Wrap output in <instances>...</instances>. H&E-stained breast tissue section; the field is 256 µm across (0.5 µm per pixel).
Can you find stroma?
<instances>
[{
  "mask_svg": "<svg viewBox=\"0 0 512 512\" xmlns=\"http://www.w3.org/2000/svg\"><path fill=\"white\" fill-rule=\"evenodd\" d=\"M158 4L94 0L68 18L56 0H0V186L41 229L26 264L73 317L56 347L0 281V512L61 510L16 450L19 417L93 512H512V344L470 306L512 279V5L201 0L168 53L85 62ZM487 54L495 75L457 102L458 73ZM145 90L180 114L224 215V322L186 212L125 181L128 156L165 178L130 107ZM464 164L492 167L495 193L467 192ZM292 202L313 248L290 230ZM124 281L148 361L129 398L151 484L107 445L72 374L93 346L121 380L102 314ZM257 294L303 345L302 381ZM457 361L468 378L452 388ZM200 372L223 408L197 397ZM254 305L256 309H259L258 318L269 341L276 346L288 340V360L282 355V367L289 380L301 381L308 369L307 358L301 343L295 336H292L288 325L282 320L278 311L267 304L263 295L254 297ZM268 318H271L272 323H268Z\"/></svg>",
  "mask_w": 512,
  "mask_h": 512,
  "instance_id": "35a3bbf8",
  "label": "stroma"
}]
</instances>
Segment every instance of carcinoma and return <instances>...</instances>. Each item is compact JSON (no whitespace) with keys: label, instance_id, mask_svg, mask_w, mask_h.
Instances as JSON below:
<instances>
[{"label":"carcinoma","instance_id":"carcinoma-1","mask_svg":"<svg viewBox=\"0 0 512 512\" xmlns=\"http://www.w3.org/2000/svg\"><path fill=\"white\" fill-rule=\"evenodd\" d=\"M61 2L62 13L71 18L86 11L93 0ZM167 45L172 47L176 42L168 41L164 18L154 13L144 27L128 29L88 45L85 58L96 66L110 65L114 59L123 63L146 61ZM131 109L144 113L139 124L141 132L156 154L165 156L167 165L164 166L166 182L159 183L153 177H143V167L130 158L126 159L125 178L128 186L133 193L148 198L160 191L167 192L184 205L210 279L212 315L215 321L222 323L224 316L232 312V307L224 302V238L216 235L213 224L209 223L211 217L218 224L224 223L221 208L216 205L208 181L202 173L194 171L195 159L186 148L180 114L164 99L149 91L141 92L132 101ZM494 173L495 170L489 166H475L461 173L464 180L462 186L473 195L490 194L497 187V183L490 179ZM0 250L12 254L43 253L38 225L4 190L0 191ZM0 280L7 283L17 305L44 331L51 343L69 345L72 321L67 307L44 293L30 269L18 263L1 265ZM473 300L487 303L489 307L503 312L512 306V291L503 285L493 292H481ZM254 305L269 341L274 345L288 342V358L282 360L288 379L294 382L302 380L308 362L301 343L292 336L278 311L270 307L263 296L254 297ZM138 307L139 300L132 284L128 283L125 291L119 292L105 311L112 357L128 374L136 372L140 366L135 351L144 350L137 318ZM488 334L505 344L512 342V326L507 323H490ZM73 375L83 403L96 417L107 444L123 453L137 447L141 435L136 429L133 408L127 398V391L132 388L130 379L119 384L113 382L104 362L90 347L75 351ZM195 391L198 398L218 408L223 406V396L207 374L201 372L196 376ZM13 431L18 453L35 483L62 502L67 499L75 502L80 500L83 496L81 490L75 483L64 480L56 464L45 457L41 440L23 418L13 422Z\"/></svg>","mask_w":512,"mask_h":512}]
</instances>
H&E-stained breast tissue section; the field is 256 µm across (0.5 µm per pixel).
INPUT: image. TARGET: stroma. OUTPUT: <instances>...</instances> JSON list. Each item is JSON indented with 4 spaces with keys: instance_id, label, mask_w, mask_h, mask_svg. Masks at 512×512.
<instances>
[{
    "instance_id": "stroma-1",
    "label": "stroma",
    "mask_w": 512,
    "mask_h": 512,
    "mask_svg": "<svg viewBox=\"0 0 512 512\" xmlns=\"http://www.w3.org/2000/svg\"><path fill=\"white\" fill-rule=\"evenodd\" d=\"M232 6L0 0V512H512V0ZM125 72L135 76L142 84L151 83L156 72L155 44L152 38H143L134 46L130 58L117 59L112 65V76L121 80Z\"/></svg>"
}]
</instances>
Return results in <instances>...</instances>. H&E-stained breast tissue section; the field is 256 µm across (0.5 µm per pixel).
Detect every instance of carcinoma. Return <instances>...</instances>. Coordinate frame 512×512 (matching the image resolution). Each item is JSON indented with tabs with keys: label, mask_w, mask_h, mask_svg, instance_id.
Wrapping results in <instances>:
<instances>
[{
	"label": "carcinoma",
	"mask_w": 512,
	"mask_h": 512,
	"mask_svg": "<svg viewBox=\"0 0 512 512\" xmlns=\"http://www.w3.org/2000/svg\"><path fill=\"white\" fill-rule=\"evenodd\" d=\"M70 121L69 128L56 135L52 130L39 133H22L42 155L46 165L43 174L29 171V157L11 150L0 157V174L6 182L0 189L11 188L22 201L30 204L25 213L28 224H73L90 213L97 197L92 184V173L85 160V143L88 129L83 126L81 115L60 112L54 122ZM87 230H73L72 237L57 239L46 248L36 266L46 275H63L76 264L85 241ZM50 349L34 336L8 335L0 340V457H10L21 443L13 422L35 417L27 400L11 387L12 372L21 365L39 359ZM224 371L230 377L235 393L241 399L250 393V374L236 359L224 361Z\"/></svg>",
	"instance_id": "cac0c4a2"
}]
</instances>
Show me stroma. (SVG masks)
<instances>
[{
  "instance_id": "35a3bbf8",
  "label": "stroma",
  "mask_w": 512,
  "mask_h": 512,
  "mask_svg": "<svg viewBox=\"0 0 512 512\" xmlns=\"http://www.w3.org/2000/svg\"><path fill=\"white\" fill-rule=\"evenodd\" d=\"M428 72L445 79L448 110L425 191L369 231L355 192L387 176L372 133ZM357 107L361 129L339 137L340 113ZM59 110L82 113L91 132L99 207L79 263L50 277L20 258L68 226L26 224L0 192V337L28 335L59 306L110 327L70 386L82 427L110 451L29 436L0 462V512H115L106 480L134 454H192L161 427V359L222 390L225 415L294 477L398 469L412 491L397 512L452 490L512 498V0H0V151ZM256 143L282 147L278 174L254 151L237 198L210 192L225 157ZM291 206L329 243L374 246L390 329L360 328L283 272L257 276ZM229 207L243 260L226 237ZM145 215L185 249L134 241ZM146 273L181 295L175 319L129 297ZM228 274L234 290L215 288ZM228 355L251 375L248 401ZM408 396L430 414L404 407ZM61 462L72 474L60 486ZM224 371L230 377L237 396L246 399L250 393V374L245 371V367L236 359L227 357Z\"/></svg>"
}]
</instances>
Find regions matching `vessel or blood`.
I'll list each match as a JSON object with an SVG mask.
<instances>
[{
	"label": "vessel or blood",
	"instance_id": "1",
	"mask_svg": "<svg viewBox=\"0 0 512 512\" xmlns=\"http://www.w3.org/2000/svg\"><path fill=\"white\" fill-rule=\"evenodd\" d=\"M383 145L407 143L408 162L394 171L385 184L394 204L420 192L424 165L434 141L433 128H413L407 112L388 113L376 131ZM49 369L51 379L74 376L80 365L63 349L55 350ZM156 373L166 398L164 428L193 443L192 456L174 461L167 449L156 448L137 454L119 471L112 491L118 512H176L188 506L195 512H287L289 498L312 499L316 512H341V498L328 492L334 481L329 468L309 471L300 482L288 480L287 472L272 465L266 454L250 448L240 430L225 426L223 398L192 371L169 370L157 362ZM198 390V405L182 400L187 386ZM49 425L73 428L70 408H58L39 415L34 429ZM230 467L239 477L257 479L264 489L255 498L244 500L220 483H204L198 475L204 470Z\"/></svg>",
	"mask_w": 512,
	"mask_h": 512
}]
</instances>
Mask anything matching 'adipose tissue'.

——————————

GOAL:
Copy out every line of the data that includes the word "tissue".

EXERCISE ANSWER:
Wrap output in <instances>...</instances>. H&E-stained breast tissue section; the field is 256 µm across (0.5 µm per pixel).
H&E-stained breast tissue section; the field is 256 µm across (0.5 µm per pixel).
Return results in <instances>...</instances>. H&E-stained breast tissue section; the field is 256 µm across (0.5 µm per pixel).
Mask anything matching 'adipose tissue'.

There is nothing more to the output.